▸ **What is needed**:
Count how many lines in the rows below contain the word "italic". Reply with only that number.

## begin

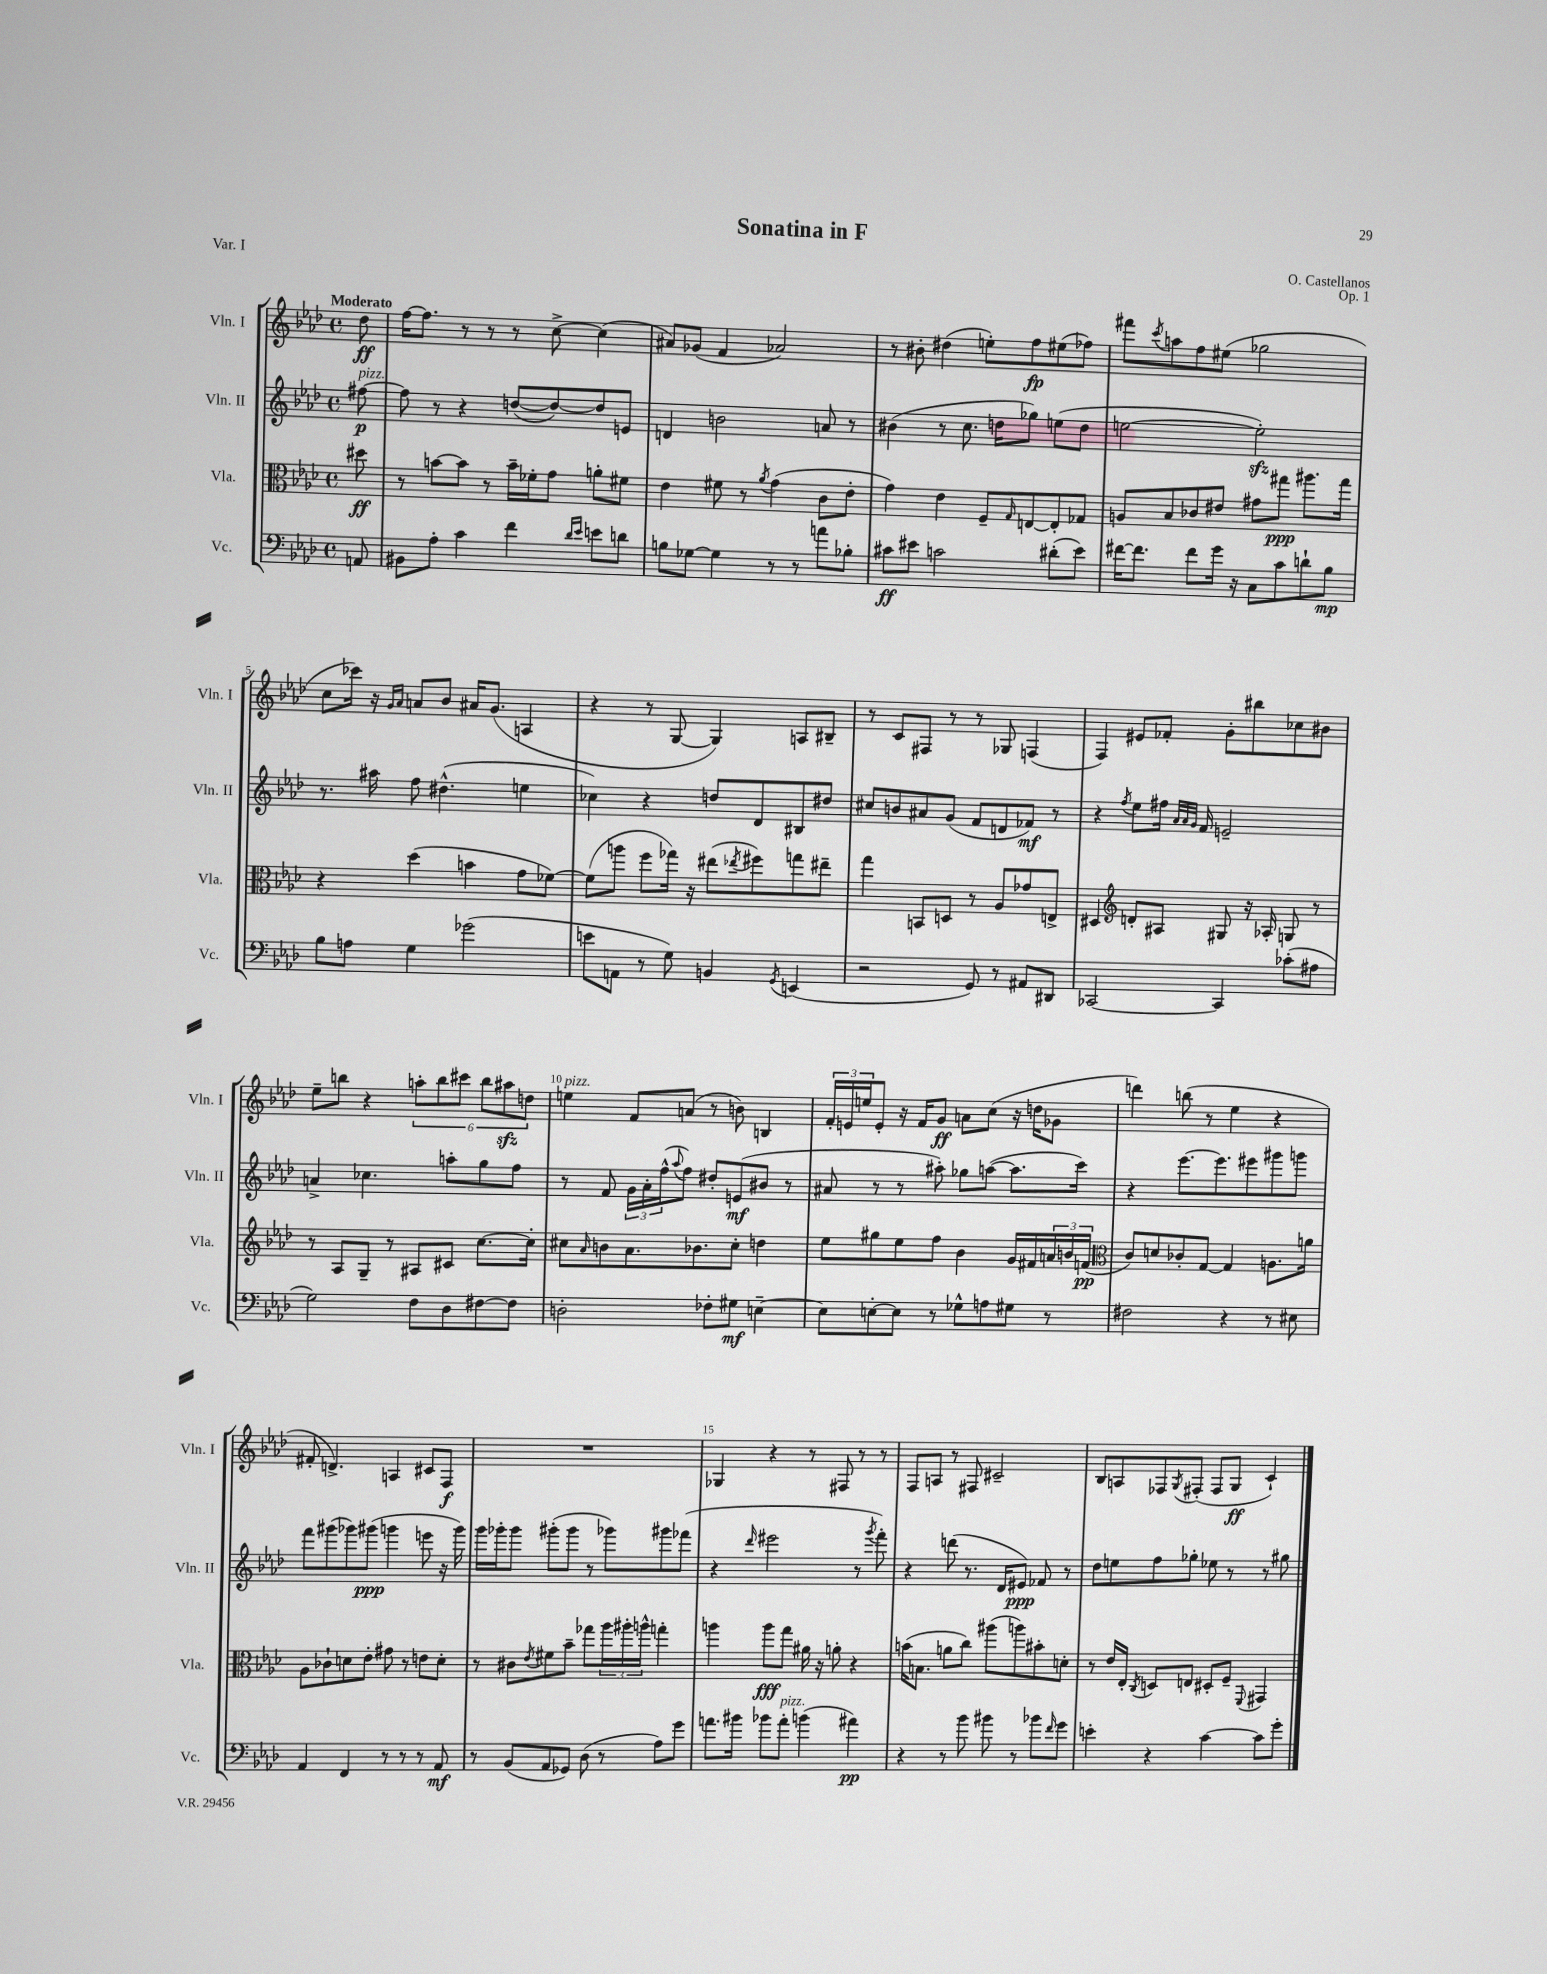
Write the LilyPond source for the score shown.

\header { title = "Sonatina in F" composer = "O. Castellanos" opus = "Op. 1" piece = "Var. I" }
<<
\new StaffGroup <<
\new Staff = "s0" \with { instrumentName = "Vln. I" shortInstrumentName = "Vln. I" } {
    \clef treble \key aes \major \defaultTimeSignature \time 4/4 \partial 8 \tempo "Moderato"
    des''8\ff |
    f''16~ f''8. r8 r8 r8 c''8~-> c''4( |
    ais'8) ges'8( f'4 aes'2) |
    r8 bis'8-. dis''4( e''8-.) f''8\fp eis''8( fes''8) |
    fis'''8 \acciaccatura { c'''8 } a''8 f''8 eis''8( ges''2 |
    c''8 ces'''16) r16 \grace { g'16 aes'16 } a'8 bes'8 ais'16 g'8.( a4 |
    r4 r8 g8~ g4) a8 bis8-- |
    r8 c'8 fis8 r8 r8 ges8 f4( |
    f4) eis'8 fes'8-. g'8-. bis''8 ces''8 bis'8 |
    ees''8-- b''8 r4 \tuplet 6/4 { a''8-. b''8 cis'''8 b''8 ais''8\sfz d''8 } |
    e''4^\markup { \italic "pizz." } f'8 a'8( r8 b'8) b4 |
    \tuplet 3/2 { f'16-. e'16 e''16 } e'8-. r16 f'16 g'8\ff a'8 c''8( r16 d''16 ges'8 |
    d'''4) b''8( r8 ees''4 r4 |
    fis'8-. d'4.->) a4 cis'8 f8\f |
    R1 |
    ges4 r4 r8 fis8 r8 r8 |
    f8 a8 r8 fis8 cis'2-- |
    bes8 a8 fes8 \acciaccatura { g8 } fis8-.( fis8 g8\ff c'4-!) \bar "|." |
}
\new Staff = "s1" \with { instrumentName = "Vln. II" shortInstrumentName = "Vln. II" } {
    \clef treble \key aes \major \defaultTimeSignature \time 4/4 \partial 8
    fis''8~\p^\markup { \italic "pizz." } |
    fis''8 r8 r4 d''8~( d''8~) d''8 e'8 |
    d'4 b'2 a'8 r8 |
    bis'4( r8 c''8. d''16 ges''8) e''8( d''8 |
    e''2~ e''2-.\sfz) |
    r8. ais''16 f''8 dis''4.-^( e''4 |
    ces''4) r4 d''8 des'8 bis8 dis''8 |
    cis''8 b'8 ais'8 g'8( f'8 d'8 fes'8\mf) r8 |
    r4 \acciaccatura { f''8 } ees''8 fis''16 \grace { aes'32 aes'32 g'32 } f'16 e'2-- |
    a'4-> ces''4. a''8-. g''8 f''8 |
    r8 f'8 \tuplet 3/2 { g'16 aes'16-. f''16-^( } \appoggiatura { aes''8 } f''8) dis''8-. e'8\mf( bis'8 r8 |
    ais'8 r8 r8 ais''8-.) ges''8 a''8~( a''8. c'''16) |
    r4 ees'''8.~ ees'''8. eis'''8 gis'''8 g'''8 |
    f'''8 gis'''8( ges'''8) gis'''8\ppp( g'''4 e'''8 r16 g'''16) |
    g'''16 ges'''16-. ges'''8 gis'''8-.( gis'''8 r8 ges'''8) gis'''8 fes'''8( |
    r4 \grace { des'''16 } eis'''2 r8 \acciaccatura { g'''8 } f'''8-.) |
    r4 d'''8( r8. des'16 eis'8\ppp) fes'8 r8 |
    des''8 e''8 f''8 ges''8-. ees''8 r8 r8 gis''8 \bar "|." |
}
\new Staff = "s2" \with { instrumentName = "Vla." shortInstrumentName = "Vla." } {
    \clef alto \key aes \major \defaultTimeSignature \time 4/4 \partial 8
    dis''8\ff |
    r8 b'8~ b'8 r8 b'16-- fes'16-. g'8 a'8-. fis'8 |
    ees'4 fis'8 r8 \acciaccatura { aes'8 } g'4( c'8 ees'8-. |
    g'4) ees'4 f8-- \grace { g16 } e8~ e8-. ges8 |
    a8 bes8 ces'8 eis'8 gis'8 gis''8\ppp ais''8. gis''16 |
    r4 des''4( b'4 g'8 fes'8~) |
    fes'8( a''8 f''8 ges''16) r16 eis''8( \acciaccatura { ees''8 } fis''8) g''8 eis''8-- |
    g''4 b,8 d8 r8 aes8 ges'8 e8-> |
    dis4 \clef treble d'8-. ais8 gis8 r16 aes16-. g8 r8 |
    r8 aes8 g8-- r8 ais8 cis'8 c''8.~ c''16-. |
    cis''8 \grace { aes'16 } b'8 aes'8. bes'8. cis''8-. d''4 |
    ees''8 gis''8 ees''8 f''8 bes'4 g'16 fis'16 \tuplet 3/2 { a'16 b'16 f'16\pp( } |
    \clef alto c'8) d'8 ces'8-. g8~ g4 a8. a'16 |
    aes8 ces'8-! d'8 ees'8-. gis'8 r8 e'8 d'8-. |
    r8 cis'8 \acciaccatura { ees'8 } fis'8 bes'8-- ges''8 \tuplet 3/2 { aes''16 ais''16-. a''16-^ } g''4-. |
    a''4 a''8\fff g''8 ais'16 r16 a'8-. r4 |
    b'16( b8. a'8 c''8) ais''8( a''8) bis'8-. d'8-. |
    r8 ees'16 ees16-. \acciaccatura { c8 } d8 e8 dis8-. f8-- \appoggiatura { f,8 } gis,4 \bar "|." |
}
\new Staff = "s3" \with { instrumentName = "Vc." shortInstrumentName = "Vc." } {
    \clef bass \key aes \major \defaultTimeSignature \time 4/4 \partial 8
    a,8 |
    bis,8 aes8-. c'4 f'4 \grace { des'16 ees'16 } e'8 d'8 |
    b8 ges8~ ges4 r8 r8 a'8 bes8-. |
    cis'8\ff eis'8 c'2 dis'8-.( eis'8) |
    fis'16~ fis'8. fis'8 g'16 r16 c8 c'8 d'8-! bes8\mp |
    bes8 a8 g4 ges'2( |
    e'8 a,8 r8 g8) b,4 \acciaccatura { g,8 } e,4( |
    r2 g,8) r8 ais,8 dis,8 |
    ces,2~ ces,4 ces'8-.( ais8 |
    g2) f8 des8 fis8~ fis8 |
    d2-. fes8-. gis8\mf e4~-- |
    e8 e8~-. e8 r8 ges8-^ a8 gis8 r8 |
    fis2 r4 r8 eis8 |
    aes,4 f,4 r8 r8 r8 aes,8\mf |
    r8 bes,8( aes,8 ges,8) des8( r8 aes8) g'8 |
    a'8. bis'16 bes'8 a'8-.^\markup { \italic "pizz." } b'4( ais'4\pp) |
    r4 r8 bes'8 bis'8 r8 bes'8 \grace { f'16 } g'8 |
    e'4-. r4 c'4~ c'8 g'8-. \bar "|." |
}
>>
>>
\layout { \context { \Score \override BarNumber.break-visibility = ##(#f #t #t) barNumberVisibility = #(every-nth-bar-number-visible 5) } }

## end

▸ **Written response**:
3